What the task asks: The entire listing below should be output exactly as it stands.

----- Records shown

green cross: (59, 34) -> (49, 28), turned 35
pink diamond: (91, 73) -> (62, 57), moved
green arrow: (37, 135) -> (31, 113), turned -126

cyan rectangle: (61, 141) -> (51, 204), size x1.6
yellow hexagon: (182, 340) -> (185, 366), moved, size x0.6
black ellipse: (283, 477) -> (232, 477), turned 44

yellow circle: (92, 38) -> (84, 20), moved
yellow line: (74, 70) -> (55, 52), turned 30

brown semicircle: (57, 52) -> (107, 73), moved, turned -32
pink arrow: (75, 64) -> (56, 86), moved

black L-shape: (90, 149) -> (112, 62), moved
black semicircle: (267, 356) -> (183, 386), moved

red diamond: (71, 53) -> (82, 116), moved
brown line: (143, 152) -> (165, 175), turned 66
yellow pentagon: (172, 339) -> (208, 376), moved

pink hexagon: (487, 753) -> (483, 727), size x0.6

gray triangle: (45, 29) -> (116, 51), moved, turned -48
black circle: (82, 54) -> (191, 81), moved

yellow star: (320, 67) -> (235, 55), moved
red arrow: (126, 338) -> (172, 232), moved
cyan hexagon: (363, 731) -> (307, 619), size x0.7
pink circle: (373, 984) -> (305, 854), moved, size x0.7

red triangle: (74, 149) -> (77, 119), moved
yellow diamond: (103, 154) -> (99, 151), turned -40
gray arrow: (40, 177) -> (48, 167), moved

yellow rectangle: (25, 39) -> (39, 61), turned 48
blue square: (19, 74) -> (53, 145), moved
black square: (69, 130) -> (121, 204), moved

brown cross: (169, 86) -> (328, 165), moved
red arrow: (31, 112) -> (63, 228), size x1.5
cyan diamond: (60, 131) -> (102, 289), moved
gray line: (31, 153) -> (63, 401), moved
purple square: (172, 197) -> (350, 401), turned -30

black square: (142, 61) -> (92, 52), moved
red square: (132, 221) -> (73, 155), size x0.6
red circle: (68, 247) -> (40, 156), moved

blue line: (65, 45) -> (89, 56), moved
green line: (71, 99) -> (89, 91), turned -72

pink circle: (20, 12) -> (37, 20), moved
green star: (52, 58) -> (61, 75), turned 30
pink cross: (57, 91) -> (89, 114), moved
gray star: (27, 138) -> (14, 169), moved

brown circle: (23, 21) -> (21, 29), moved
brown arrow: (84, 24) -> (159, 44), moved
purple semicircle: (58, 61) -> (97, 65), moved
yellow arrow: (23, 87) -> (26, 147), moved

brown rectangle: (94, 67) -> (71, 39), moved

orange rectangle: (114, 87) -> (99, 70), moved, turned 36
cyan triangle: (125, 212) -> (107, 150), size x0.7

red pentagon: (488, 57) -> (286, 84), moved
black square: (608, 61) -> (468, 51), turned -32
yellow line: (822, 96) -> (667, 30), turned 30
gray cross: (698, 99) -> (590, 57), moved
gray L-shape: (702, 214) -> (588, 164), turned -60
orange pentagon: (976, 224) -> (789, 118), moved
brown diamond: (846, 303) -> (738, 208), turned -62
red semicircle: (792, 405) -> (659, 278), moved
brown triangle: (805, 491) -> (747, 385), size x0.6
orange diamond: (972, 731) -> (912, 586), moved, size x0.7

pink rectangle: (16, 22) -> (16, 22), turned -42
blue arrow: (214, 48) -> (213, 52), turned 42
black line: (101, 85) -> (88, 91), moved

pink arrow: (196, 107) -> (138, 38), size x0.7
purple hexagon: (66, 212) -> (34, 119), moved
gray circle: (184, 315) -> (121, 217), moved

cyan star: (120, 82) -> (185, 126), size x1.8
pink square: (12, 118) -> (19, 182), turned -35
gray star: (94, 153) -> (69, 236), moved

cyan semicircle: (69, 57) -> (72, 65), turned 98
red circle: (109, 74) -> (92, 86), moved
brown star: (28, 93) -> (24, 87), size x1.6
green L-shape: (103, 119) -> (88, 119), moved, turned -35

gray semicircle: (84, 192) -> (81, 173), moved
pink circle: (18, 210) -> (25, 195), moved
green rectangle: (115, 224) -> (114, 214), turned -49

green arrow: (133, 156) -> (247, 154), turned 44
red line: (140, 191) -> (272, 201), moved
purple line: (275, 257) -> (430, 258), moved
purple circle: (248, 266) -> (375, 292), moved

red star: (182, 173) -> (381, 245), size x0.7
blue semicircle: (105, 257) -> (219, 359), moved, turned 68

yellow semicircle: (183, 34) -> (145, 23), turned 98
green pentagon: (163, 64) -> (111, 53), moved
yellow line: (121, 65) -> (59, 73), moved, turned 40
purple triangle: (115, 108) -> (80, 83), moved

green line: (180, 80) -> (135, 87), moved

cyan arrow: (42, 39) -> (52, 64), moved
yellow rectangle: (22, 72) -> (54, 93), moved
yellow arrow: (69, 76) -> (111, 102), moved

----------

Response to this exercise:
green cross: (59, 34) -> (49, 28), turned 35
pink diamond: (91, 73) -> (62, 57), moved
green arrow: (37, 135) -> (31, 113), turned -126

cyan rectangle: (61, 141) -> (51, 204), size x1.6
yellow hexagon: (182, 340) -> (185, 366), moved, size x0.6
black ellipse: (283, 477) -> (232, 477), turned 44

yellow circle: (92, 38) -> (84, 20), moved
yellow line: (74, 70) -> (55, 52), turned 30

brown semicircle: (57, 52) -> (107, 73), moved, turned -32
pink arrow: (75, 64) -> (56, 86), moved

black L-shape: (90, 149) -> (112, 62), moved
black semicircle: (267, 356) -> (183, 386), moved

red diamond: (71, 53) -> (82, 116), moved
brown line: (143, 152) -> (165, 175), turned 66
yellow pentagon: (172, 339) -> (208, 376), moved

pink hexagon: (487, 753) -> (483, 727), size x0.6

gray triangle: (45, 29) -> (116, 51), moved, turned -48
black circle: (82, 54) -> (191, 81), moved

yellow star: (320, 67) -> (235, 55), moved
red arrow: (126, 338) -> (172, 232), moved
cyan hexagon: (363, 731) -> (307, 619), size x0.7
pink circle: (373, 984) -> (305, 854), moved, size x0.7

red triangle: (74, 149) -> (77, 119), moved
yellow diamond: (103, 154) -> (99, 151), turned -40
gray arrow: (40, 177) -> (48, 167), moved

yellow rectangle: (25, 39) -> (39, 61), turned 48
blue square: (19, 74) -> (53, 145), moved
black square: (69, 130) -> (121, 204), moved

brown cross: (169, 86) -> (328, 165), moved
red arrow: (31, 112) -> (63, 228), size x1.5
cyan diamond: (60, 131) -> (102, 289), moved
gray line: (31, 153) -> (63, 401), moved
purple square: (172, 197) -> (350, 401), turned -30

black square: (142, 61) -> (92, 52), moved
red square: (132, 221) -> (73, 155), size x0.6
red circle: (68, 247) -> (40, 156), moved

blue line: (65, 45) -> (89, 56), moved
green line: (71, 99) -> (89, 91), turned -72

pink circle: (20, 12) -> (37, 20), moved
green star: (52, 58) -> (61, 75), turned 30
pink cross: (57, 91) -> (89, 114), moved
gray star: (27, 138) -> (14, 169), moved

brown circle: (23, 21) -> (21, 29), moved
brown arrow: (84, 24) -> (159, 44), moved
purple semicircle: (58, 61) -> (97, 65), moved
yellow arrow: (23, 87) -> (26, 147), moved

brown rectangle: (94, 67) -> (71, 39), moved

orange rectangle: (114, 87) -> (99, 70), moved, turned 36
cyan triangle: (125, 212) -> (107, 150), size x0.7

red pentagon: (488, 57) -> (286, 84), moved
black square: (608, 61) -> (468, 51), turned -32
yellow line: (822, 96) -> (667, 30), turned 30
gray cross: (698, 99) -> (590, 57), moved
gray L-shape: (702, 214) -> (588, 164), turned -60
orange pentagon: (976, 224) -> (789, 118), moved
brown diamond: (846, 303) -> (738, 208), turned -62
red semicircle: (792, 405) -> (659, 278), moved
brown triangle: (805, 491) -> (747, 385), size x0.6
orange diamond: (972, 731) -> (912, 586), moved, size x0.7

pink rectangle: (16, 22) -> (16, 22), turned -42
blue arrow: (214, 48) -> (213, 52), turned 42
black line: (101, 85) -> (88, 91), moved

pink arrow: (196, 107) -> (138, 38), size x0.7
purple hexagon: (66, 212) -> (34, 119), moved
gray circle: (184, 315) -> (121, 217), moved

cyan star: (120, 82) -> (185, 126), size x1.8
pink square: (12, 118) -> (19, 182), turned -35
gray star: (94, 153) -> (69, 236), moved

cyan semicircle: (69, 57) -> (72, 65), turned 98
red circle: (109, 74) -> (92, 86), moved
brown star: (28, 93) -> (24, 87), size x1.6
green L-shape: (103, 119) -> (88, 119), moved, turned -35

gray semicircle: (84, 192) -> (81, 173), moved
pink circle: (18, 210) -> (25, 195), moved
green rectangle: (115, 224) -> (114, 214), turned -49

green arrow: (133, 156) -> (247, 154), turned 44
red line: (140, 191) -> (272, 201), moved
purple line: (275, 257) -> (430, 258), moved
purple circle: (248, 266) -> (375, 292), moved

red star: (182, 173) -> (381, 245), size x0.7
blue semicircle: (105, 257) -> (219, 359), moved, turned 68

yellow semicircle: (183, 34) -> (145, 23), turned 98
green pentagon: (163, 64) -> (111, 53), moved
yellow line: (121, 65) -> (59, 73), moved, turned 40
purple triangle: (115, 108) -> (80, 83), moved

green line: (180, 80) -> (135, 87), moved

cyan arrow: (42, 39) -> (52, 64), moved
yellow rectangle: (22, 72) -> (54, 93), moved
yellow arrow: (69, 76) -> (111, 102), moved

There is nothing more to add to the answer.